§ EXERCISE DIRECTIONS:
In your answer, set down the records below exactly as they stand, omitting pictures.
+++
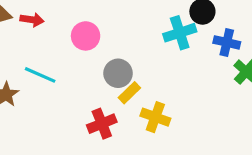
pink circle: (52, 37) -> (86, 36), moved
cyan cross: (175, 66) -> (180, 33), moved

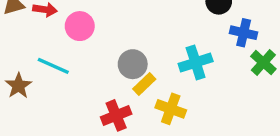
cyan cross: (180, 33) -> (196, 63), moved
pink circle: (86, 36) -> (80, 26), moved

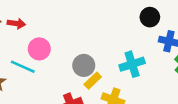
pink circle: (80, 26) -> (39, 49), moved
+++
§ SOLUTION TO THE PROBLEM:
pink circle: (52, 37) -> (86, 36), moved
cyan cross: (175, 66) -> (180, 33), moved

cyan cross: (180, 33) -> (196, 63), moved
pink circle: (86, 36) -> (80, 26), moved

pink circle: (80, 26) -> (39, 49), moved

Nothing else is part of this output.